**PROBLEM DETAILS**.
Pull every line with the word "orange" out of the entries below.

**SUPPLIED INFORMATION**.
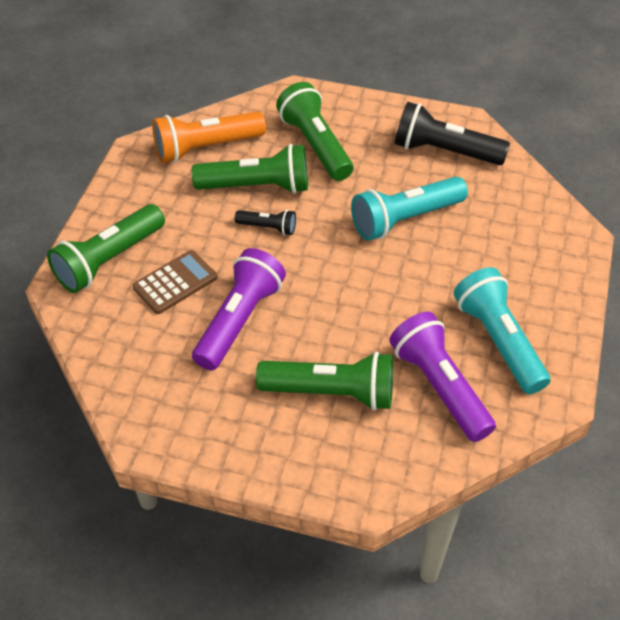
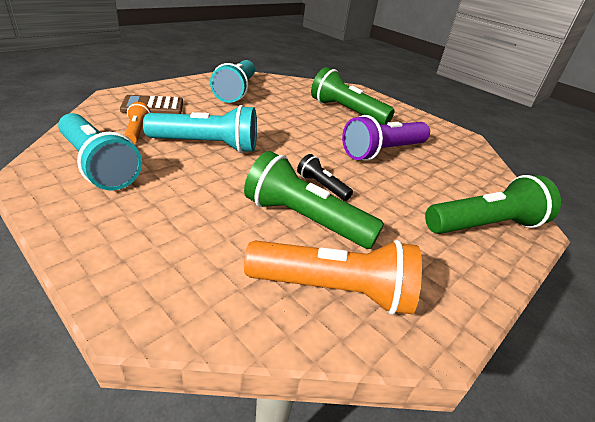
camera: 155 degrees left, 15 degrees down
(175, 282) = (424, 187): brown calculator -> brown calculator (153, 106)
(315, 145) = (203, 228): green flashlight -> none
(439, 386) = (288, 94): purple flashlight -> none
(444, 151) = (98, 165): black flashlight -> turquoise flashlight
(478, 199) = (137, 131): none -> orange flashlight

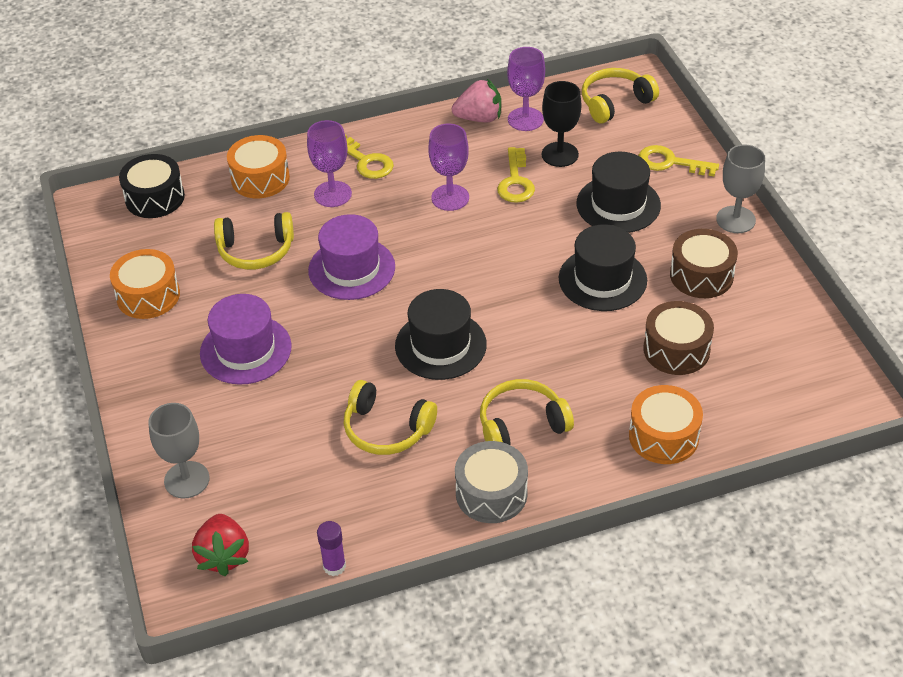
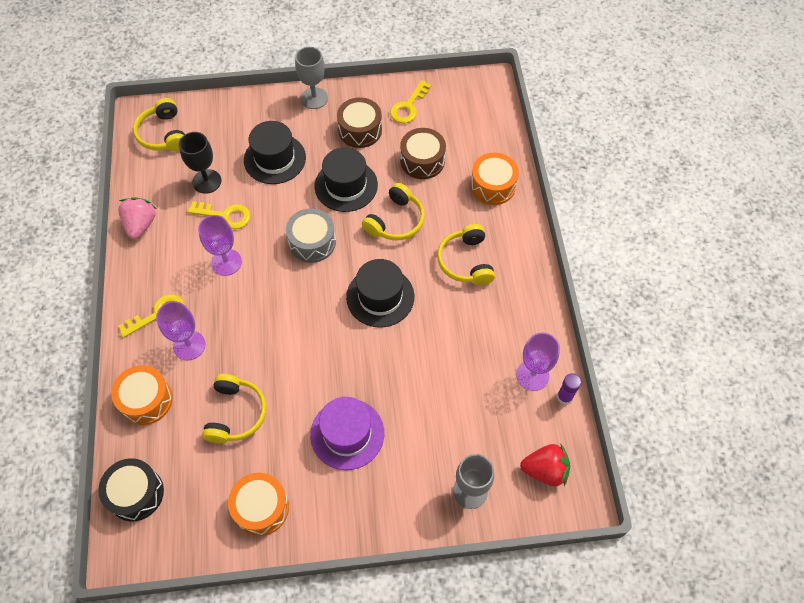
camera: 80 degrees left, 15 degrees up
(351, 268) = (281, 344): purple hat -> none
(386, 429) = (451, 345): yellow headphones -> yellow headphones (396, 221)
(491, 493) = (520, 291): grey drum -> grey drum (312, 242)
(525, 119) = (156, 194): purple goblet -> purple goblet (532, 375)
(670, 162) = (243, 118): yellow key -> yellow key (408, 106)

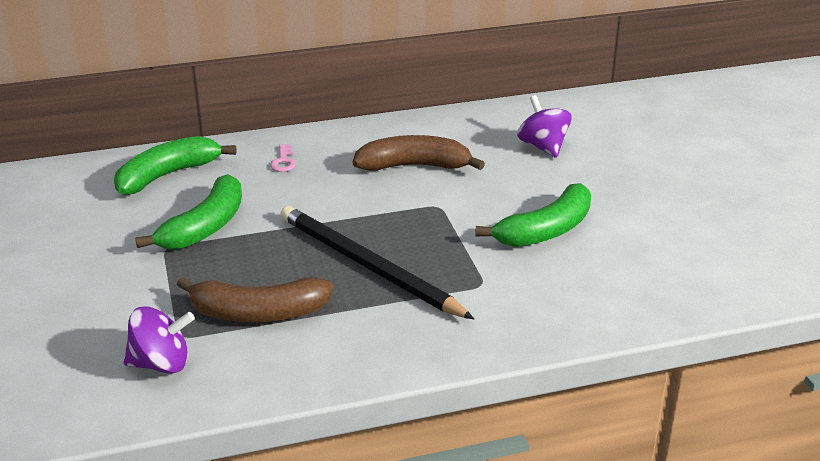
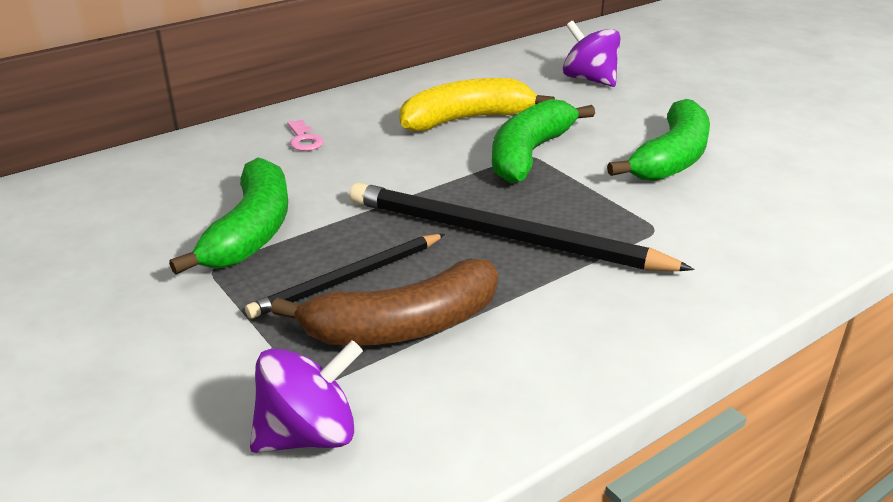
camera: 20 degrees left, 0 degrees up
(168, 175) = (158, 179): green banana -> green banana (529, 154)
(245, 274) = (348, 279): none -> black pencil
(414, 166) = (466, 119): brown banana -> yellow banana

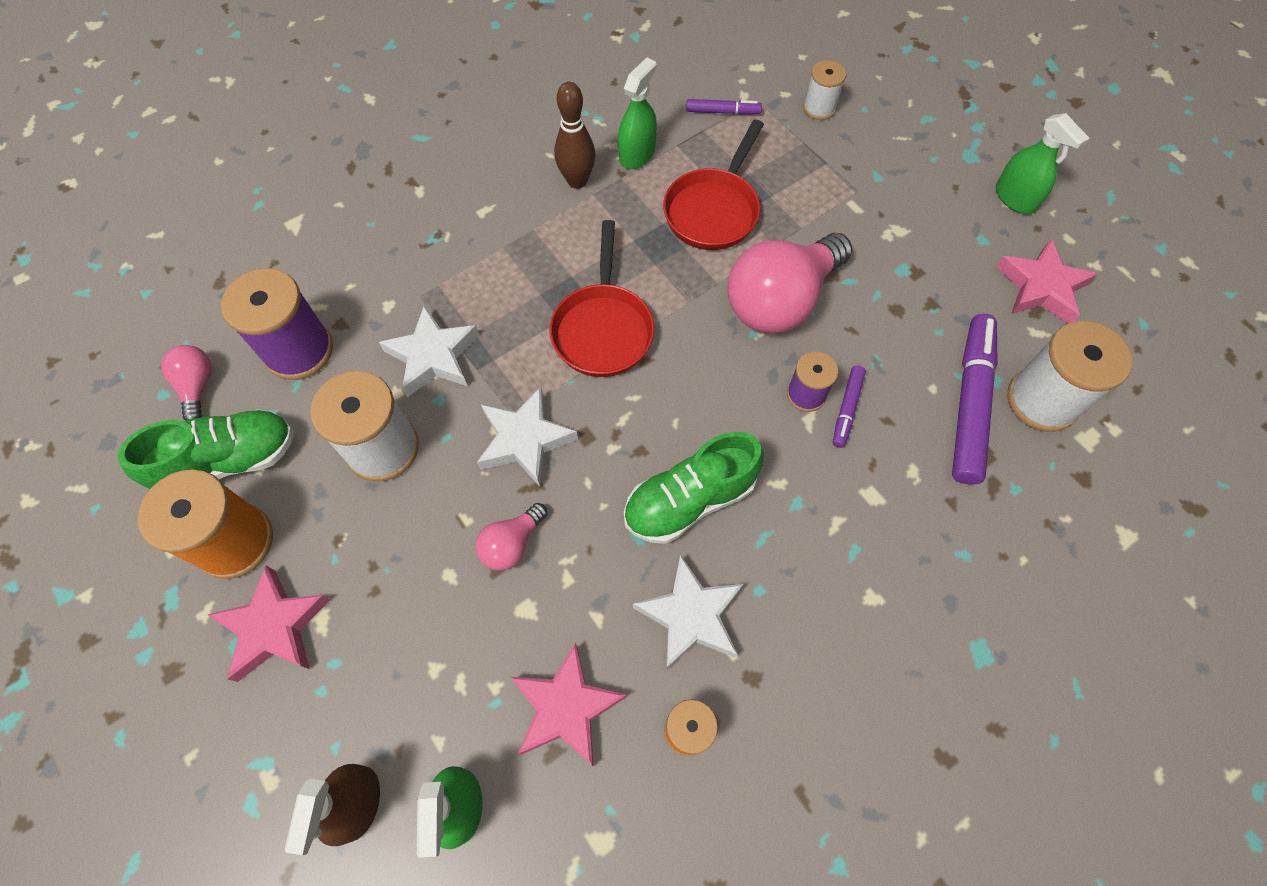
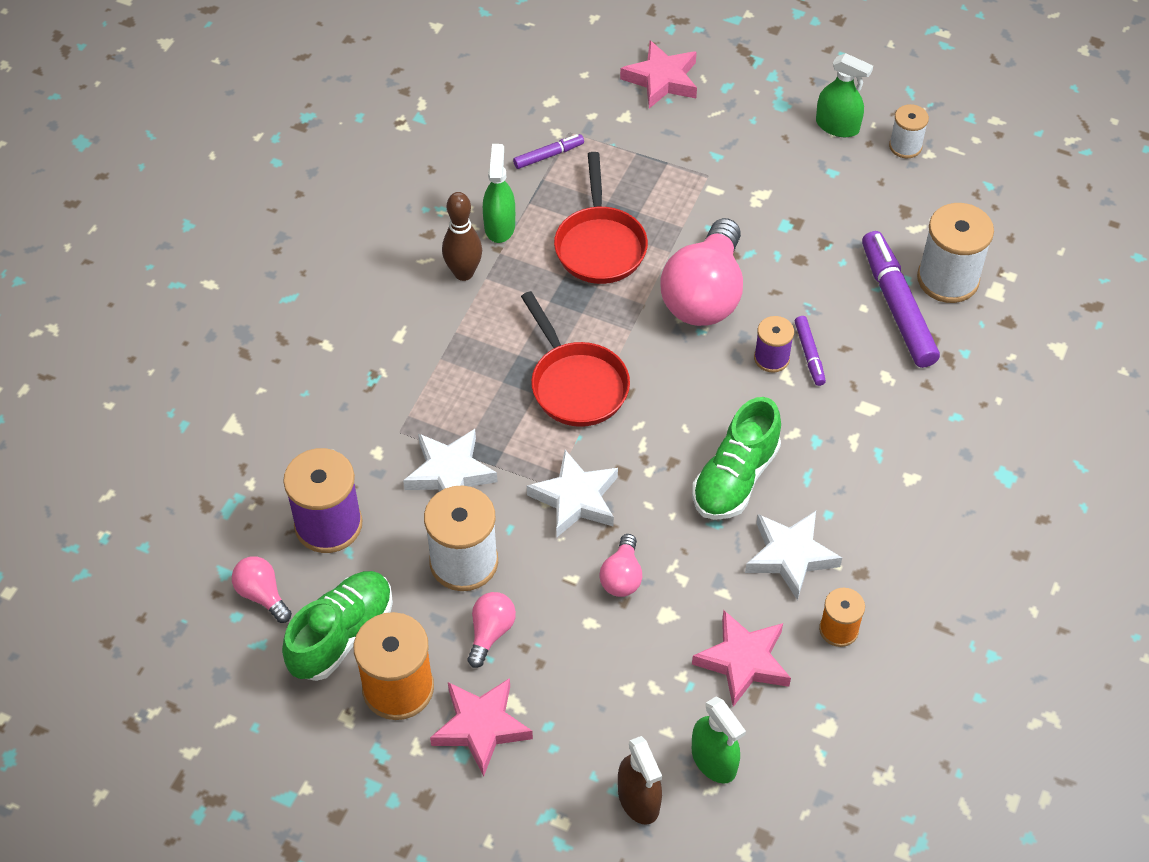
camera: 30 degrees left, 10 degrees down
(354, 533) = (490, 632): none -> pink light bulb
(819, 108) = (630, 116): white spool -> white spool (905, 146)
(1041, 287) = (898, 191): pink star -> pink star (662, 79)

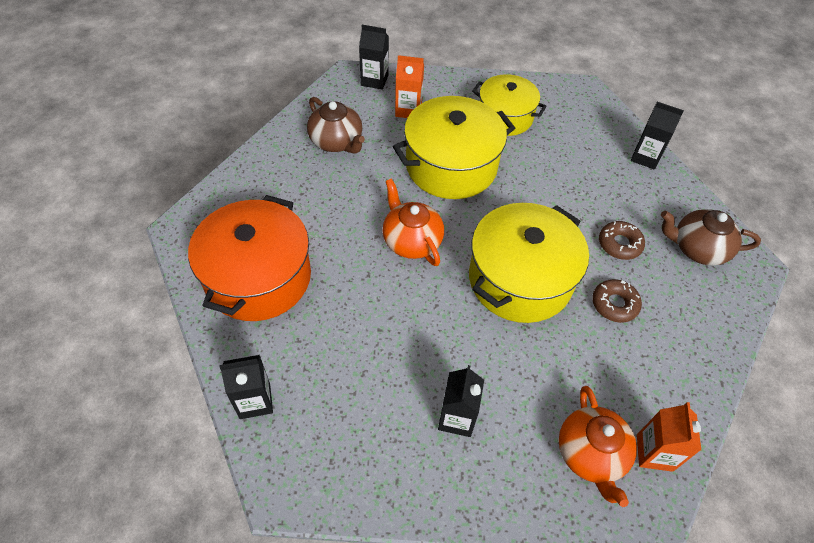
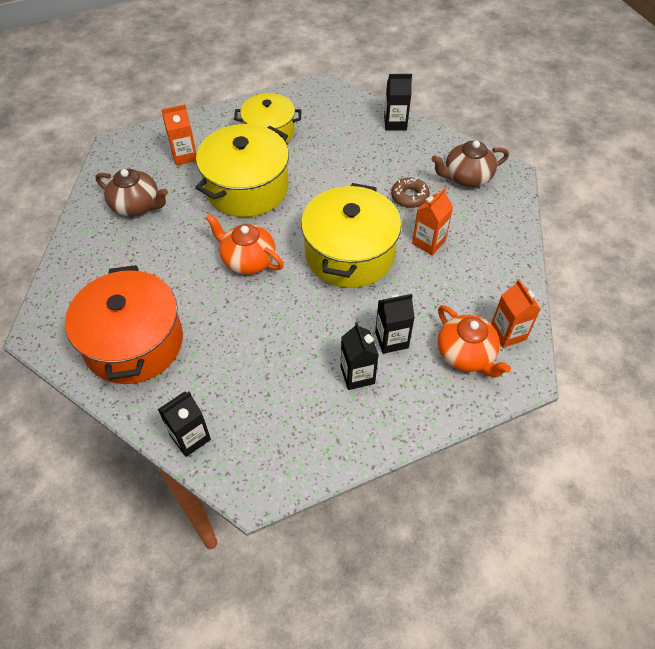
camera: 25 degrees left, 0 degrees up
(374, 80) = (140, 141): black carton -> black carton (391, 340)
(614, 304) = (428, 242): brown donut -> orange carton

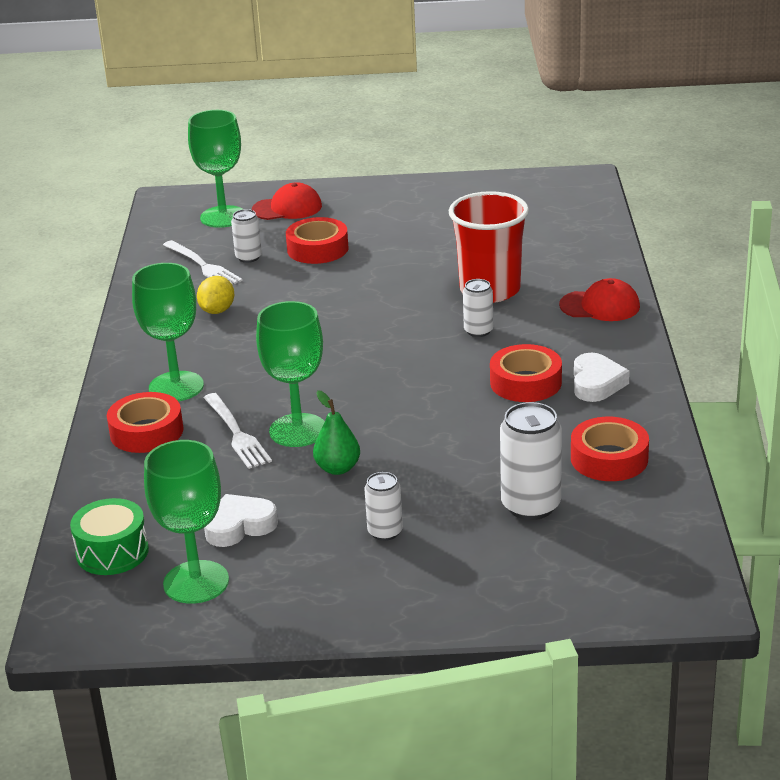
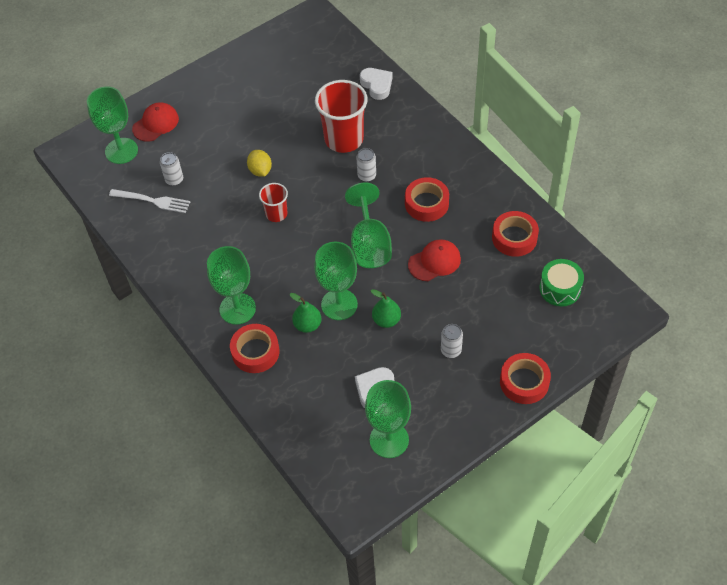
camera: 35 degrees left, 25 degrees up
(112, 552) = (325, 446): green drum -> green drum (560, 288)
(217, 311) = (200, 235): yellow lemon -> yellow lemon (260, 170)
(236, 433) = (307, 325): white fork -> green pear
(317, 249) = (210, 152): red tape -> red tape (524, 382)
(326, 325) = (276, 214): none -> red cup
(405, 392) = (370, 244): none -> green goblet
(530, 505) = (505, 291): white can -> none
(596, 383) = (463, 185): white heart -> white heart (377, 85)
(600, 306) = (414, 123): red cap -> red cap (434, 262)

**TASK RESULT**.
(478, 199) = (137, 131): none -> orange flashlight
(614, 304) = (428, 242): brown donut -> orange carton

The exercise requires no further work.